What the exercise asks: Scan the material and copy out each line where the word "marker" occurs.

Data shown:
☆ ☆ ☆

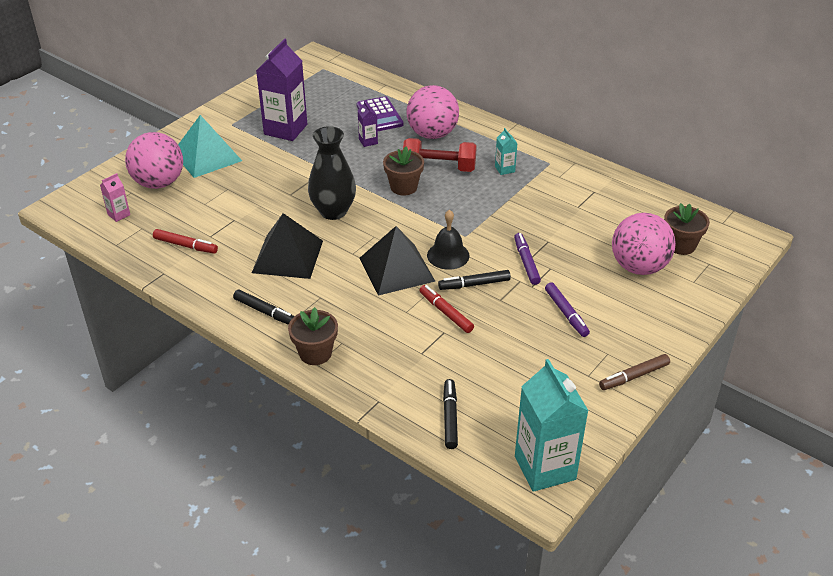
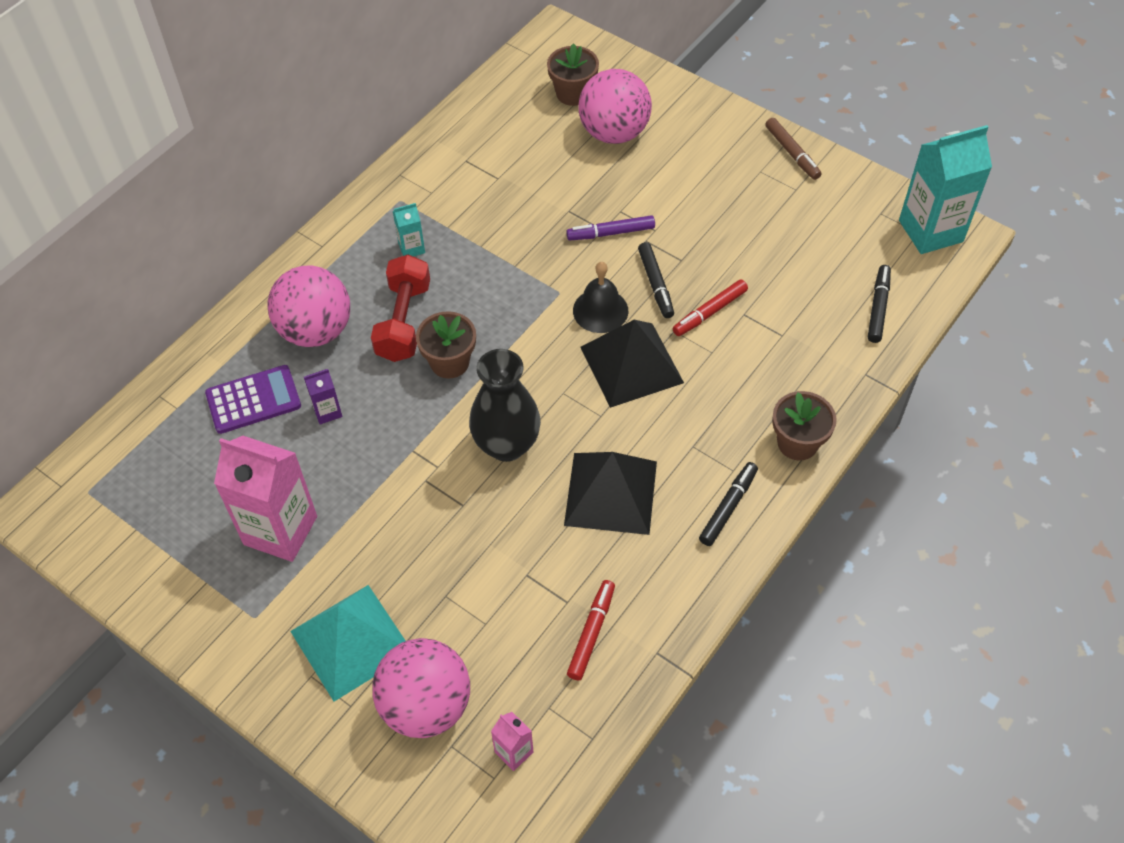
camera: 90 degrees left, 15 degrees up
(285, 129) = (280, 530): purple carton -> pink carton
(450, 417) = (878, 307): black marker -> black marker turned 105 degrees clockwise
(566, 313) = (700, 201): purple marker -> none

☆ ☆ ☆

Answer box:
(450, 417) = (878, 307): black marker -> black marker turned 105 degrees clockwise
(566, 313) = (700, 201): purple marker -> none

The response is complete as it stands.